─── Given information ───

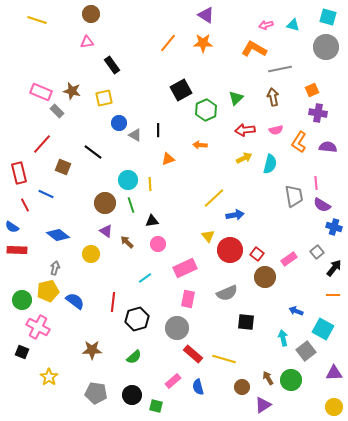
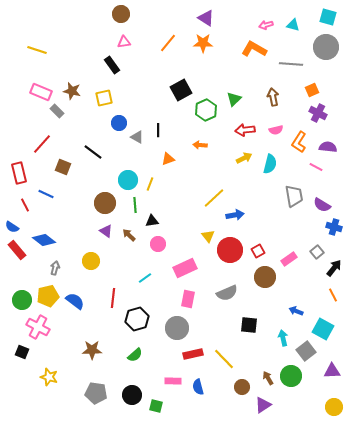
brown circle at (91, 14): moved 30 px right
purple triangle at (206, 15): moved 3 px down
yellow line at (37, 20): moved 30 px down
pink triangle at (87, 42): moved 37 px right
gray line at (280, 69): moved 11 px right, 5 px up; rotated 15 degrees clockwise
green triangle at (236, 98): moved 2 px left, 1 px down
purple cross at (318, 113): rotated 18 degrees clockwise
gray triangle at (135, 135): moved 2 px right, 2 px down
pink line at (316, 183): moved 16 px up; rotated 56 degrees counterclockwise
yellow line at (150, 184): rotated 24 degrees clockwise
green line at (131, 205): moved 4 px right; rotated 14 degrees clockwise
blue diamond at (58, 235): moved 14 px left, 5 px down
brown arrow at (127, 242): moved 2 px right, 7 px up
red rectangle at (17, 250): rotated 48 degrees clockwise
yellow circle at (91, 254): moved 7 px down
red square at (257, 254): moved 1 px right, 3 px up; rotated 24 degrees clockwise
yellow pentagon at (48, 291): moved 5 px down
orange line at (333, 295): rotated 64 degrees clockwise
red line at (113, 302): moved 4 px up
black square at (246, 322): moved 3 px right, 3 px down
red rectangle at (193, 354): rotated 54 degrees counterclockwise
green semicircle at (134, 357): moved 1 px right, 2 px up
yellow line at (224, 359): rotated 30 degrees clockwise
purple triangle at (334, 373): moved 2 px left, 2 px up
yellow star at (49, 377): rotated 18 degrees counterclockwise
green circle at (291, 380): moved 4 px up
pink rectangle at (173, 381): rotated 42 degrees clockwise
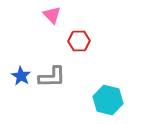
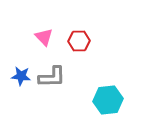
pink triangle: moved 8 px left, 22 px down
blue star: rotated 24 degrees counterclockwise
cyan hexagon: rotated 20 degrees counterclockwise
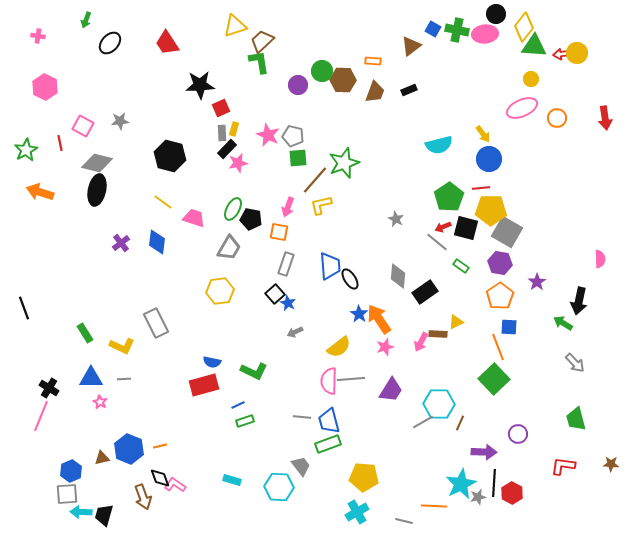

───

- _Task description_
Would you copy, unchanged, the stretch of the records above that begins at the line containing "yellow line at (150, 184): rotated" and ends at the line containing "yellow circle at (91, 254): moved 7 px down", and only that?

- _Task result_
yellow line at (150, 184): rotated 24 degrees clockwise
green line at (131, 205): moved 4 px right; rotated 14 degrees clockwise
blue diamond at (58, 235): moved 14 px left, 5 px down
brown arrow at (127, 242): moved 2 px right, 7 px up
red rectangle at (17, 250): rotated 48 degrees clockwise
yellow circle at (91, 254): moved 7 px down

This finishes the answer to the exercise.